What the exercise asks> All the lines below need to be transcribed exactly. Pictures get left out.

Records for the task>
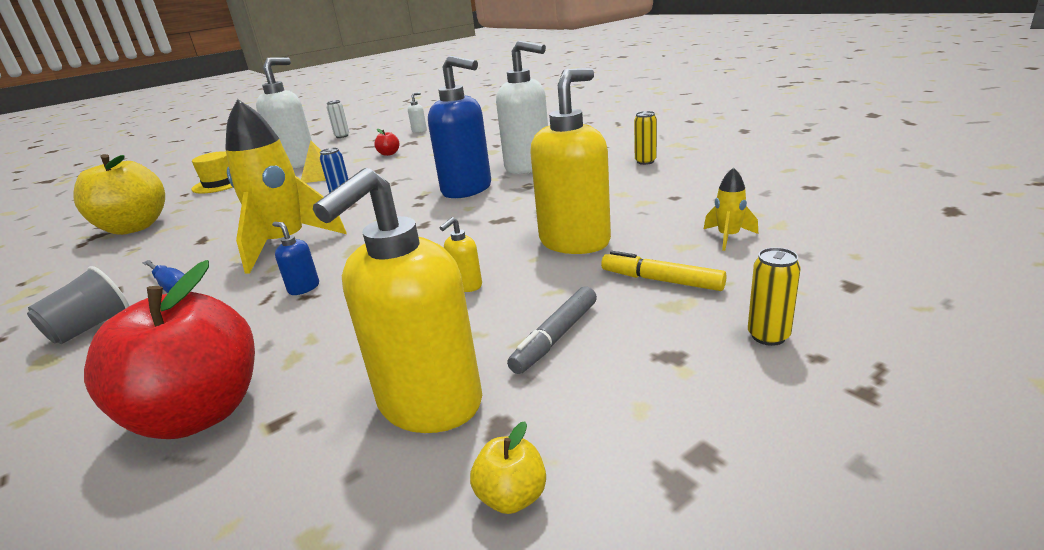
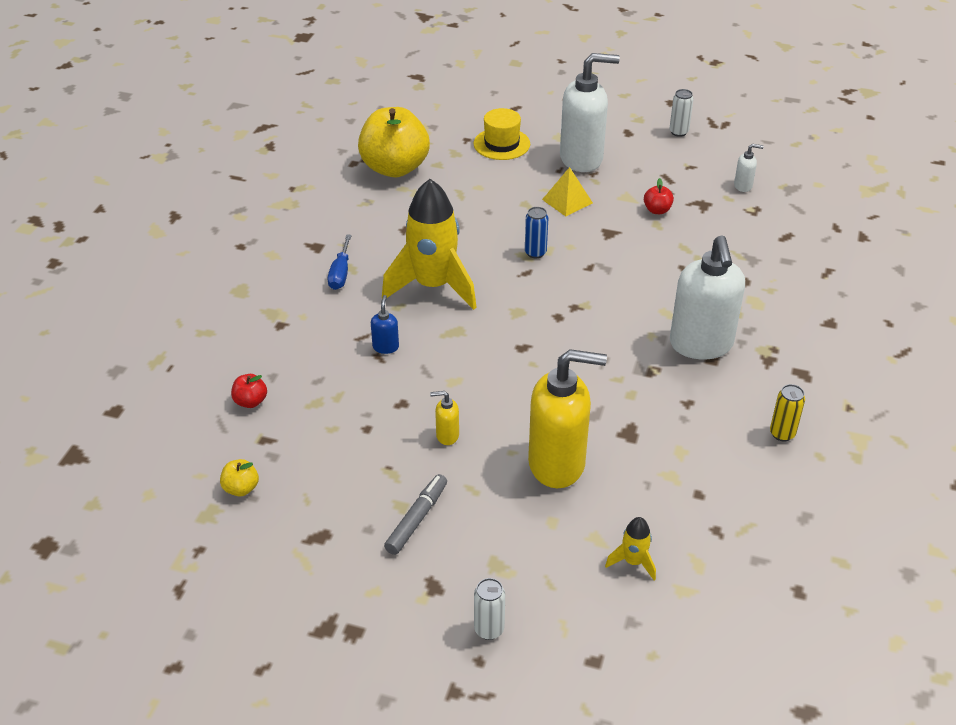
camera: 50 degrees right, 15 degrees up
(91, 327) = (278, 278): grey cup -> none
(200, 413) = (250, 402): red apple -> red apple, size x0.40
(429, 404) = (318, 495): yellow soap dispenser -> none
(467, 189) = (611, 332): blue soap dispenser -> none
(512, 496) = (278, 568): yellow apple -> yellow apple (241, 488)
(555, 337) = (417, 519): grey marker -> grey marker turned 120 degrees clockwise
(661, 280) = (528, 545): yellow marker -> none
(768, 336) = (489, 629): yellow can -> white can

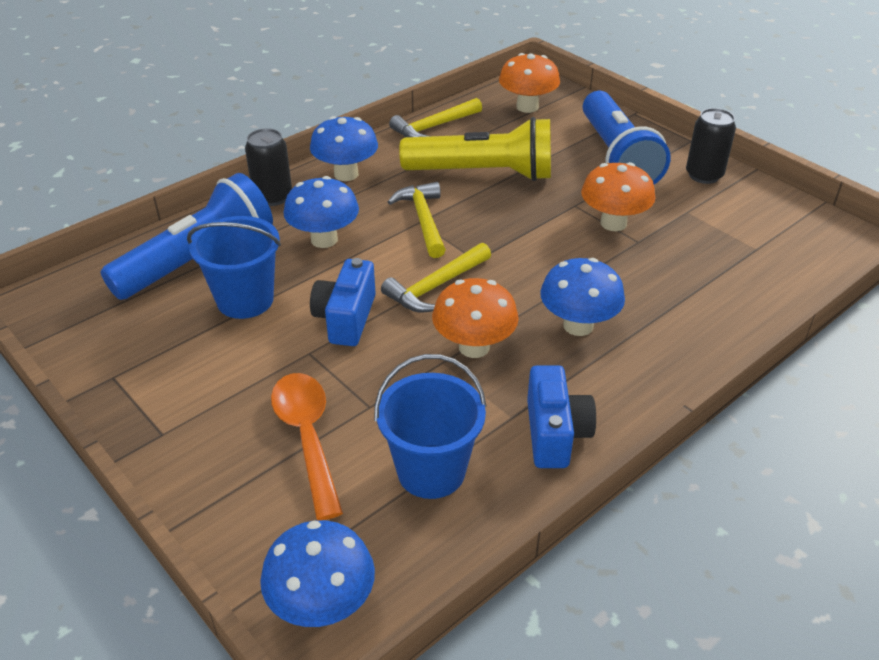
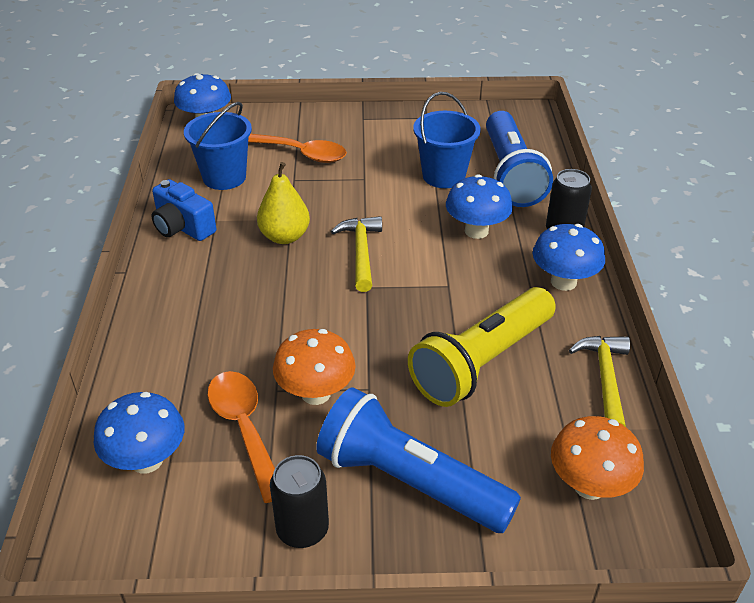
camera: 130 degrees right, 0 degrees up
(346, 318) = (377, 203): blue camera -> none
(423, 220) = (447, 288): yellow hammer -> none
(474, 347) = (284, 237): orange mushroom -> yellow pear
(578, 325) = (240, 290): blue mushroom -> blue mushroom (147, 460)
(686, 234) = (244, 429): none -> orange spoon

Solved problem>
camera: 50 degrees right, 15 degrees up
(91, 327) = (278, 278): grey cup -> none
(200, 413) = (250, 402): red apple -> red apple, size x0.40
(429, 404) = (318, 495): yellow soap dispenser -> none
(467, 189) = (611, 332): blue soap dispenser -> none
(512, 496) = (278, 568): yellow apple -> yellow apple (241, 488)
(555, 337) = (417, 519): grey marker -> grey marker turned 120 degrees clockwise
(661, 280) = (528, 545): yellow marker -> none
(768, 336) = (489, 629): yellow can -> white can

camera: 130 degrees right, 0 degrees up
(346, 318) = (377, 203): blue camera -> none
(423, 220) = (447, 288): yellow hammer -> none
(474, 347) = (284, 237): orange mushroom -> yellow pear
(578, 325) = (240, 290): blue mushroom -> blue mushroom (147, 460)
(686, 234) = (244, 429): none -> orange spoon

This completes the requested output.